(Entries taken from a collection)
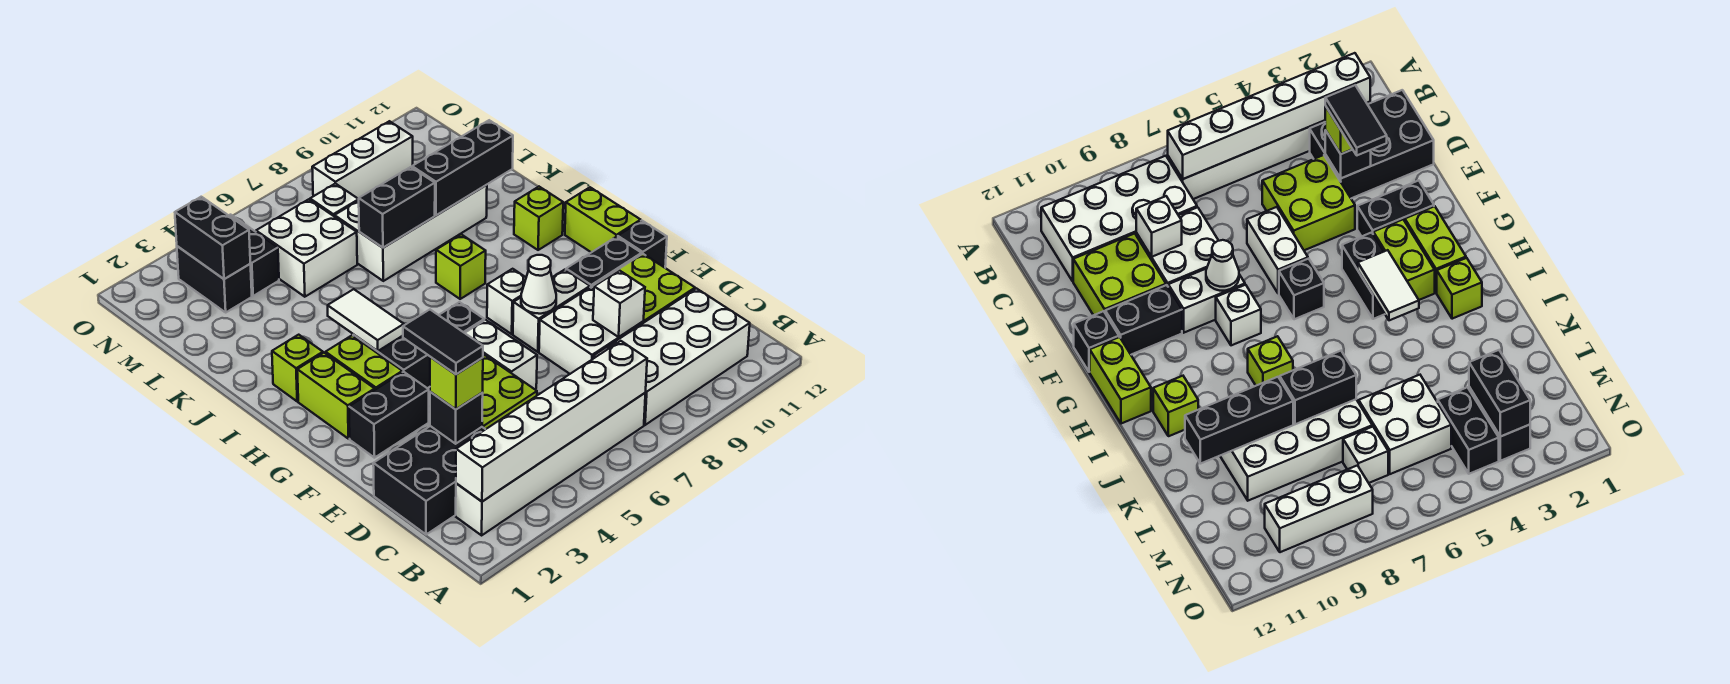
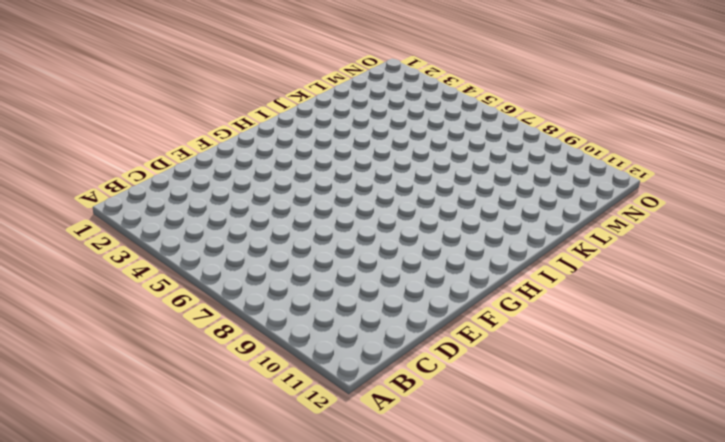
none -> white brick B2:B7 level 1
none -> white brick B8:C11 level 1
none -> black brick C1:D3 level 1
none -> lime brick D4:E5 level 1

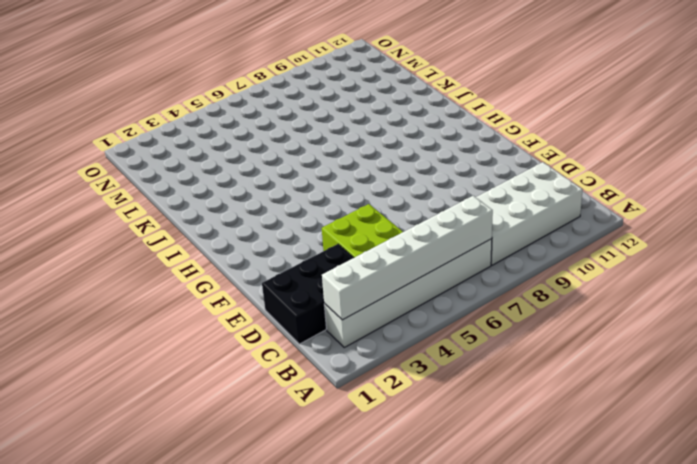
none -> white brick D8:E9 level 1
none -> lime brick D10:E11 level 1
none -> white brick E6:F6 level 1
none -> black brick F2:F3 level 1

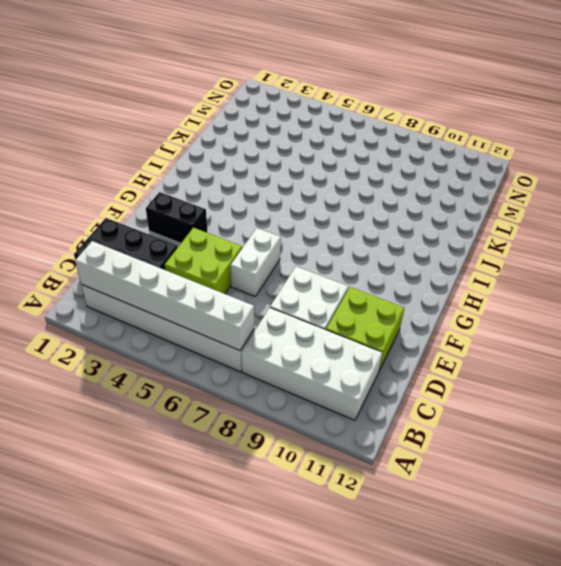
none -> white brick F8:F9 level 1
none -> black brick F10:F11 level 1
none -> black brick F12 level 1
none -> lime brick G2:H2 level 1

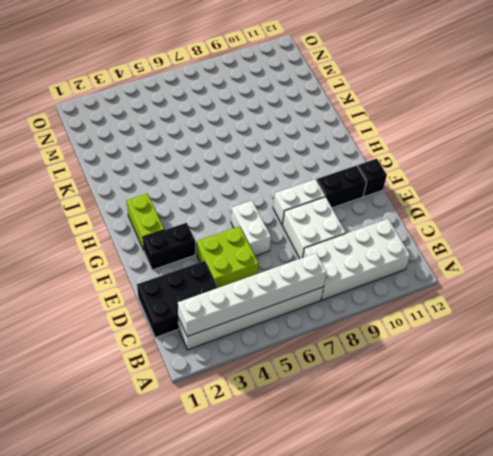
none -> lime brick D10:E11 level 1
none -> lime brick G3:H3 level 1
none -> black brick G4:H4 level 1
none -> black brick G6 level 1

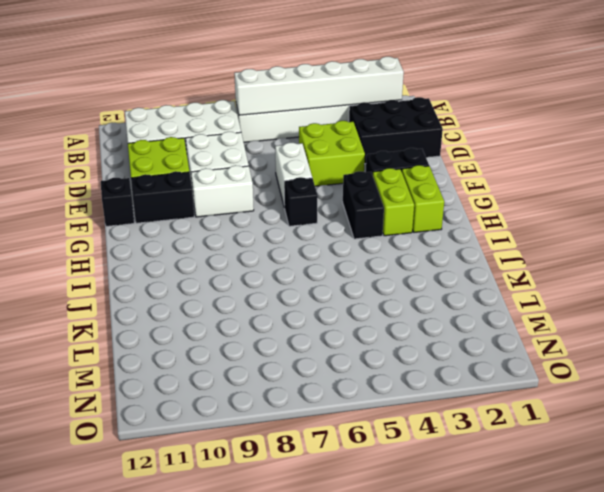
none -> white brick G8 level 1
none -> lime brick G12:H12 level 1
none -> lime brick I2 level 1
none -> lime brick I8 level 1

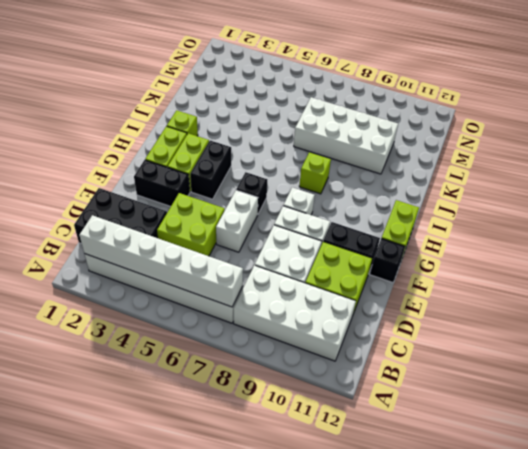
none -> lime brick I11 level 1
none -> white brick L5:M6 level 1
none -> black brick M3:N3 level 1
none -> black brick M4:N4 level 1

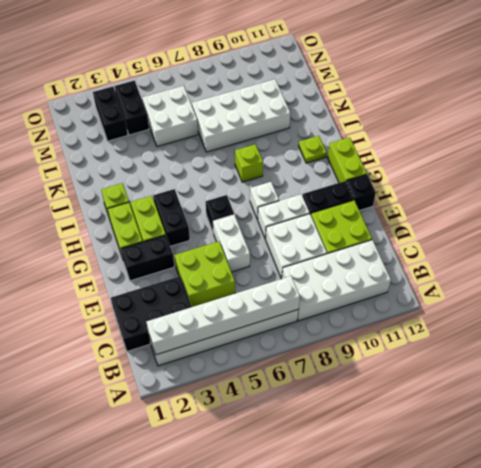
lime plate I11 level 1 -> lime brick I11 level 1
none -> white brick M7 level 1
none -> white brick N8:N10 level 1
none -> black brick D3 level 2
none -> white brick D9 level 2

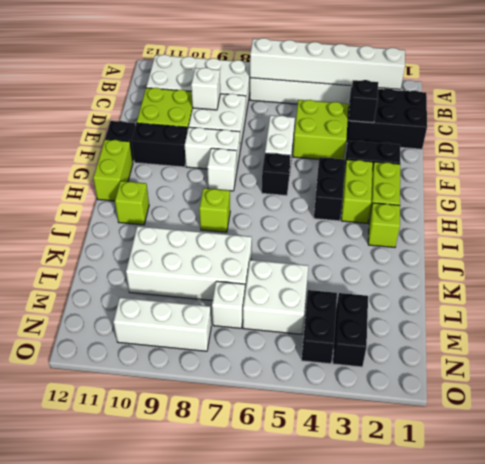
none -> white cone F8 level 2
none -> white tile H4:I4 level 2
none -> black brick K7:K8 level 2
none -> black brick K9:K11 level 2

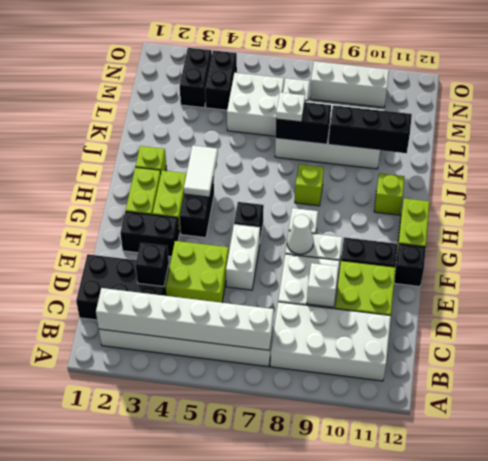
white plate K7 level 3 -> none
none -> black brick M3:N3 level 2
none -> lime brick D3 level 3
none -> black tile D3:E3 level 4

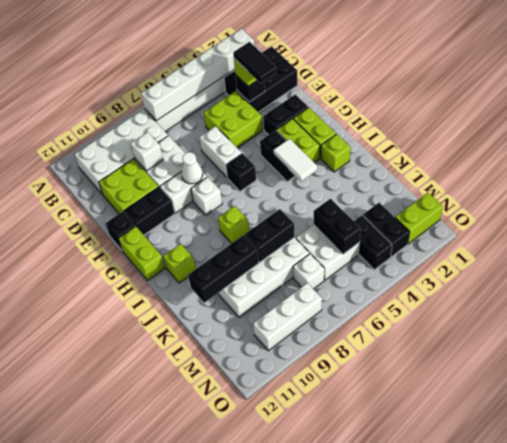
black brick L5:M5 level 2 -> black brick M3:N3 level 2
lime brick N1:N2 level 1 -> none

#### Task to complete
Take the lines above starting at the one containing "none -> black brick F12 level 1" and ending at the one containing "none -> black brick M4:N4 level 1", and print them again exactly, without pictures.

#### Reply
none -> black brick F12 level 1
none -> lime brick G2:H2 level 1

none -> lime brick D10:E11 level 1
none -> lime brick G3:H3 level 1
none -> black brick G4:H4 level 1
none -> black brick G6 level 1

none -> white brick G8 level 1
none -> lime brick G12:H12 level 1
none -> lime brick I2 level 1
none -> lime brick I8 level 1

none -> lime brick I11 level 1
none -> white brick L5:M6 level 1
none -> black brick M3:N3 level 1
none -> black brick M4:N4 level 1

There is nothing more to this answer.